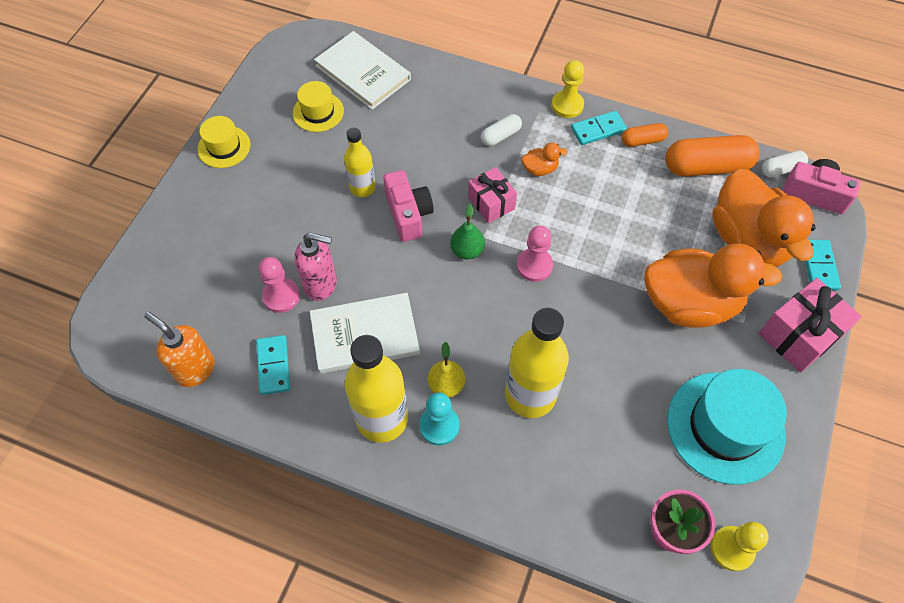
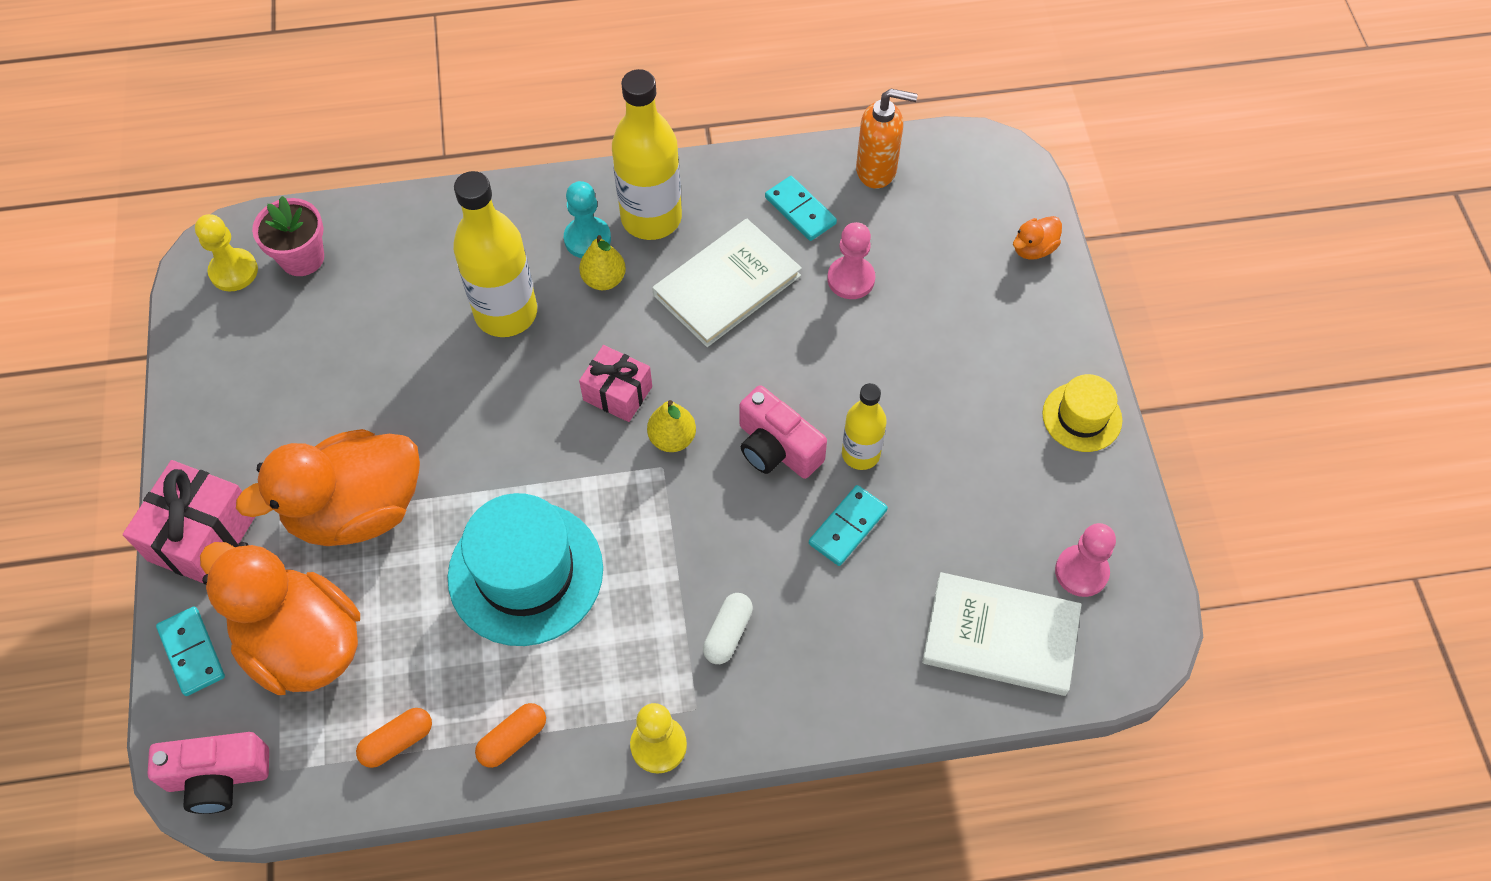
camera: 150 degrees right, 0 degrees up
(318, 112) = (1008, 534): yellow hat -> none
(321, 284) = (816, 313): pink soap dispenser -> none
(467, 250) = (672, 438): green pear -> yellow pear
(491, 203) = (679, 519): pink gift -> pink gift (617, 393)
(534, 266) = (577, 461): pink pawn -> pink pawn (1081, 572)
(540, 169) = (642, 607): orange duck -> orange duck (1033, 249)
(598, 130) = (589, 723): turquoise domino -> turquoise domino (847, 527)
(707, 167) = (397, 741): orange capsule -> orange capsule, size x0.52
(725, 427) = (271, 383): turquoise hat -> turquoise hat (525, 573)
(781, 169) = (279, 799): white capsule -> none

::::::::

● **WORK INSTRUCTION**: Transcribe the full listing exactly, but keep every image out of it.

● **EXERCISE ANSWER**:
camera: 150 degrees right, 0 degrees up
(318, 112) = (1008, 534): yellow hat -> none
(321, 284) = (816, 313): pink soap dispenser -> none
(467, 250) = (672, 438): green pear -> yellow pear
(491, 203) = (679, 519): pink gift -> pink gift (617, 393)
(534, 266) = (577, 461): pink pawn -> pink pawn (1081, 572)
(540, 169) = (642, 607): orange duck -> orange duck (1033, 249)
(598, 130) = (589, 723): turquoise domino -> turquoise domino (847, 527)
(707, 167) = (397, 741): orange capsule -> orange capsule, size x0.52
(725, 427) = (271, 383): turquoise hat -> turquoise hat (525, 573)
(781, 169) = (279, 799): white capsule -> none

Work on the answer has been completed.